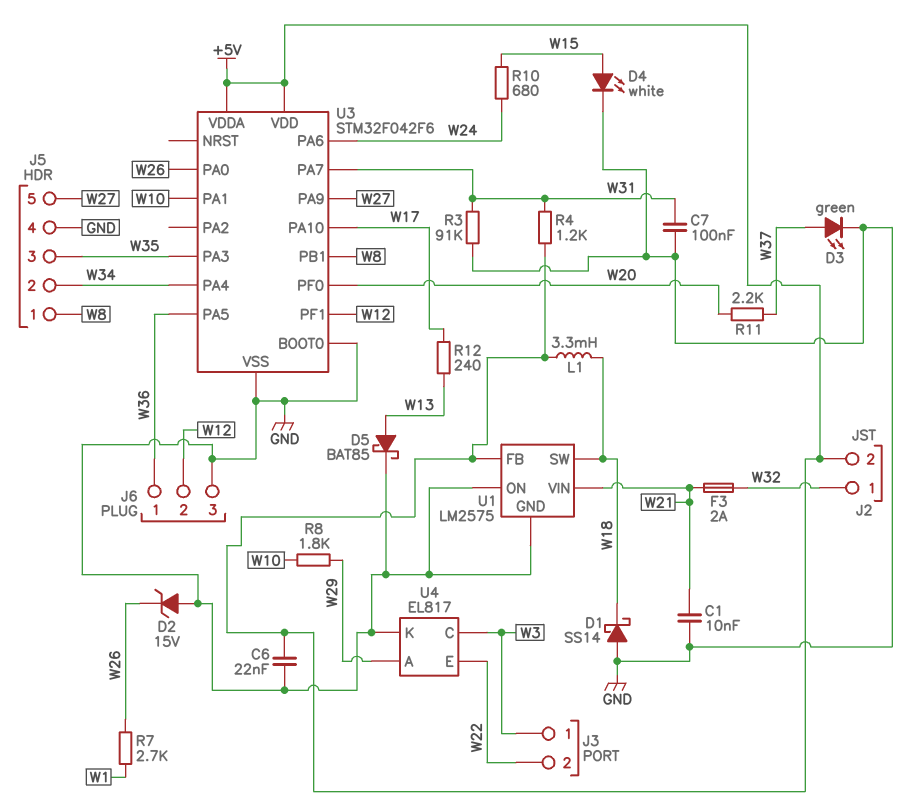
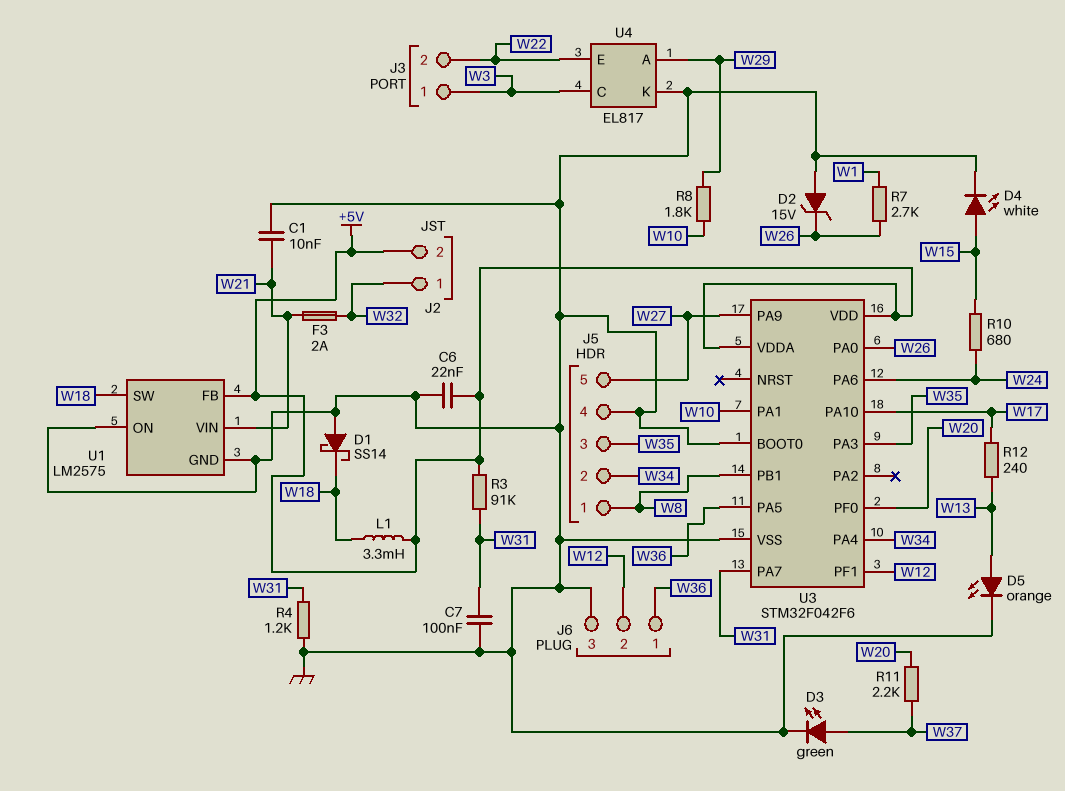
D5: schottky BAT85 (A W13, K GND) -> LED orange (A W13, K GND)
R3: 91k (GND, W31) -> 91k (+5V, W31)
R4: 1.2k (+5V, W31) -> 1.2k (GND, W31)

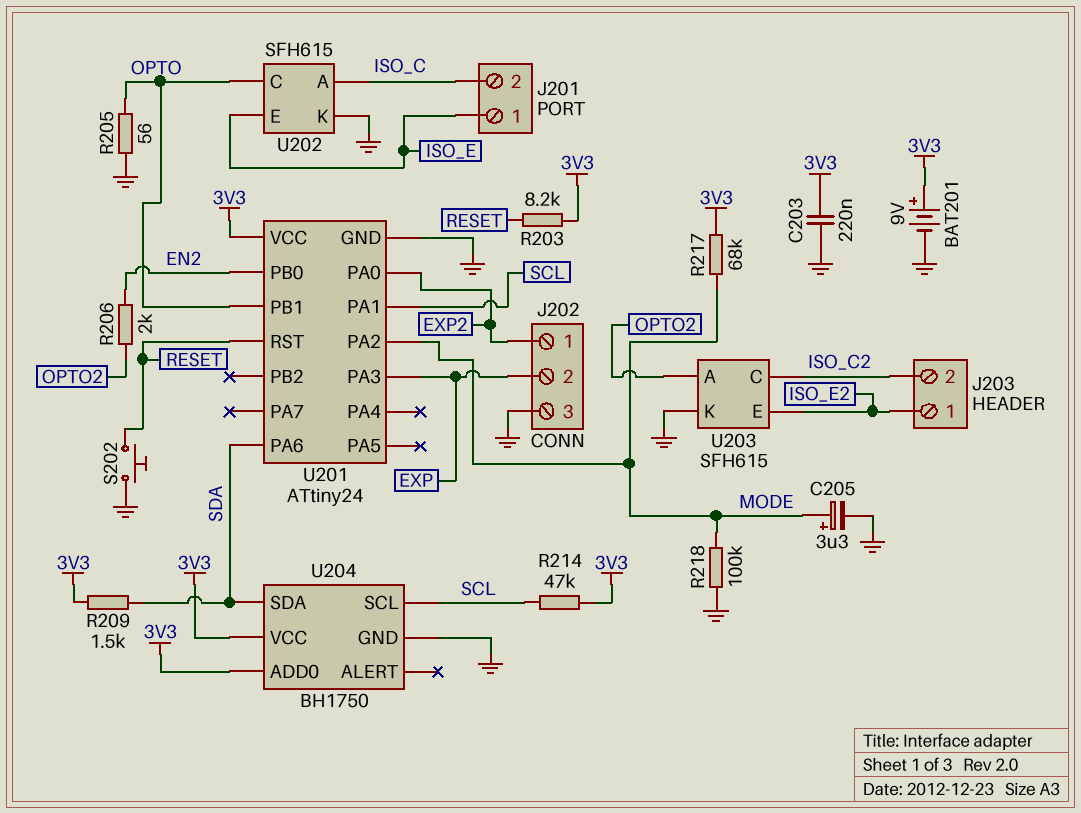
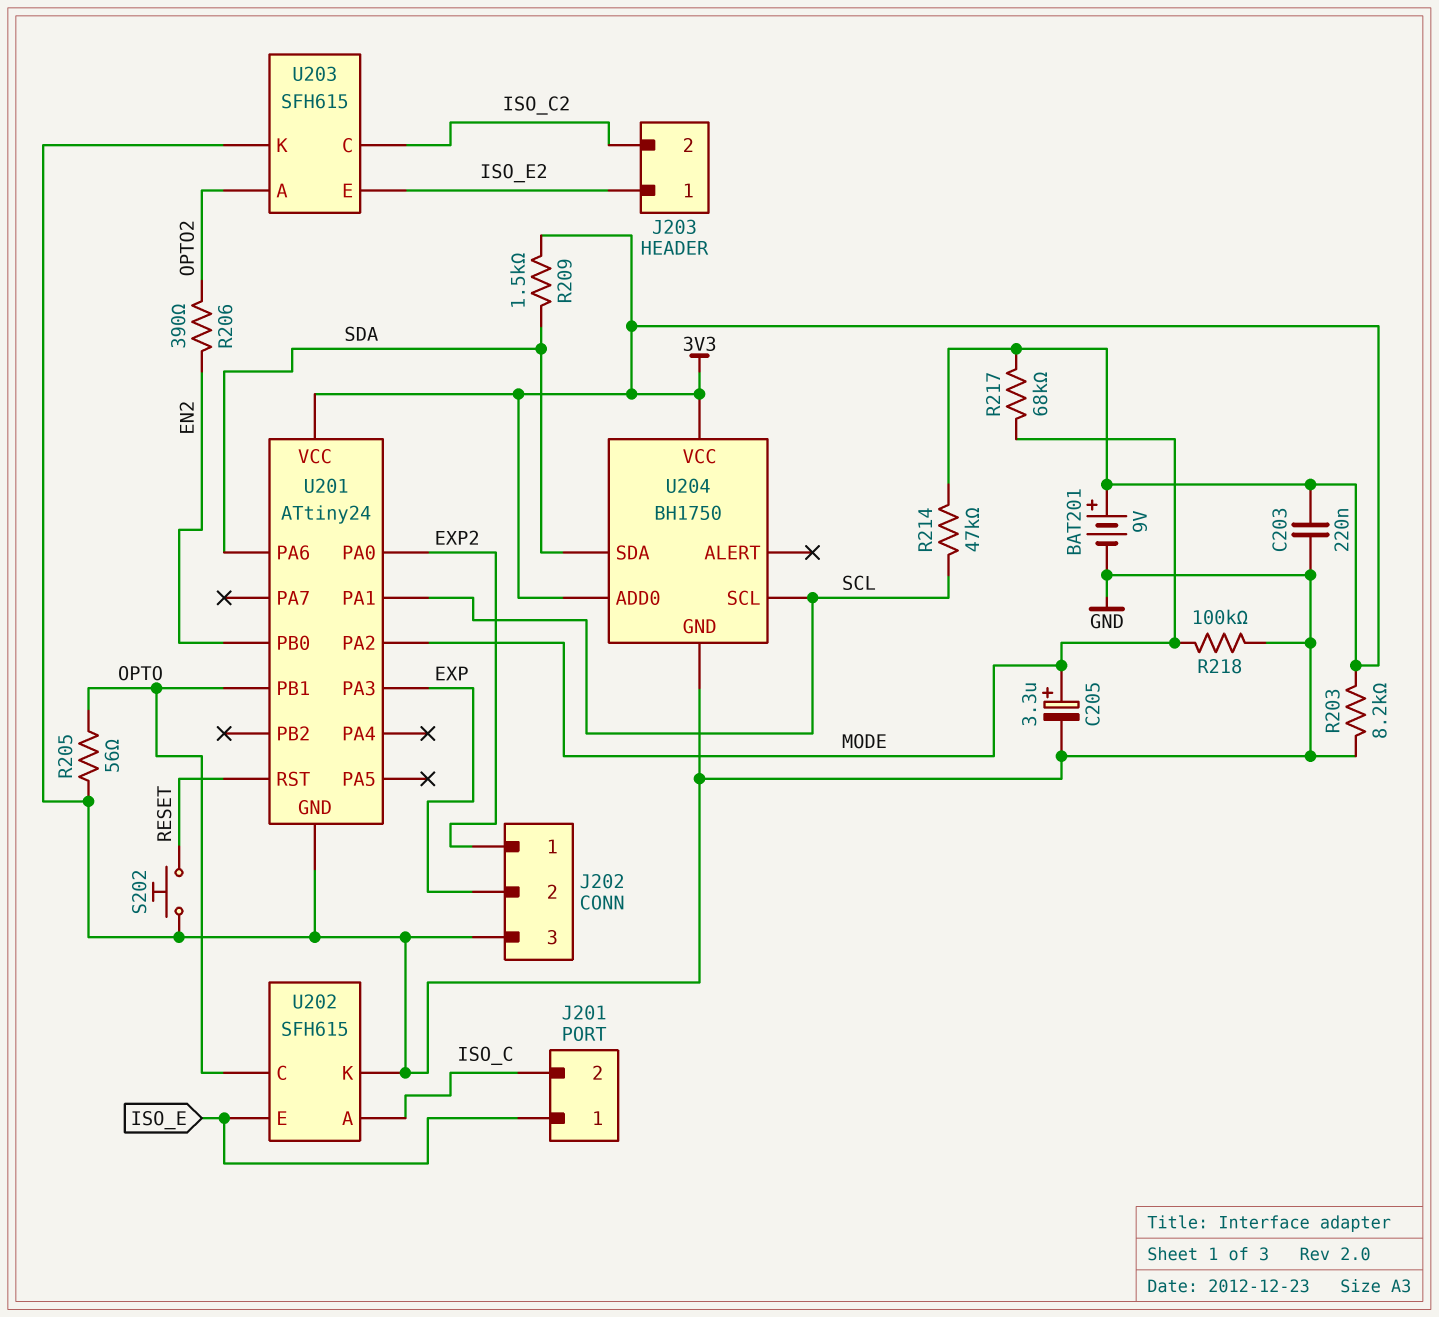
R203: 8.2k (3V3, RESET) -> 8.2k (3V3, GND)
R206: 2k (EN2, OPTO2) -> 390 (EN2, OPTO2)

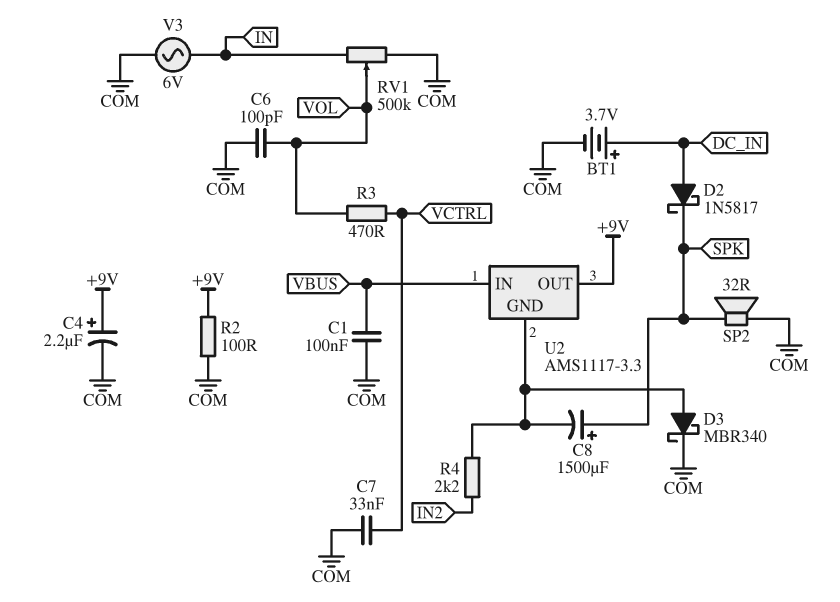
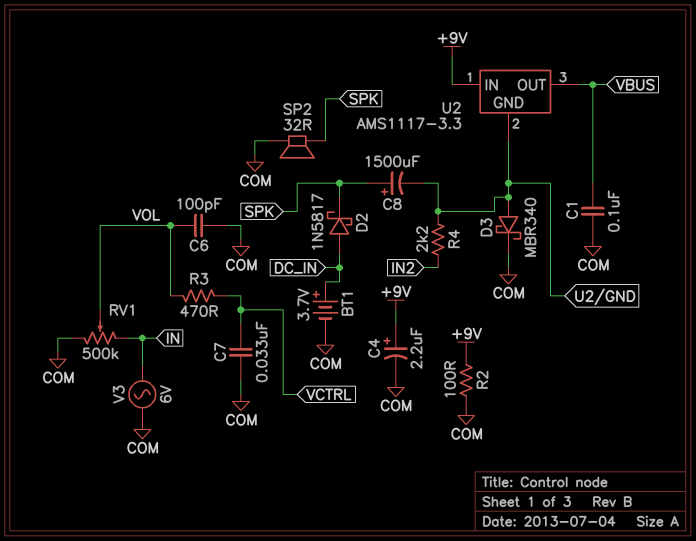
U2 pin IN: VBUS -> +9V
U2 pin OUT: +9V -> VBUS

• • •

* Task brief
Word for word, please reproduce each entry above and leave out every picture.

* Solution for this problem
D5: schottky BAT85 (A W13, K GND) -> LED orange (A W13, K GND)
R3: 91k (GND, W31) -> 91k (+5V, W31)
R4: 1.2k (+5V, W31) -> 1.2k (GND, W31)

R203: 8.2k (3V3, RESET) -> 8.2k (3V3, GND)
R206: 2k (EN2, OPTO2) -> 390 (EN2, OPTO2)

U2 pin IN: VBUS -> +9V
U2 pin OUT: +9V -> VBUS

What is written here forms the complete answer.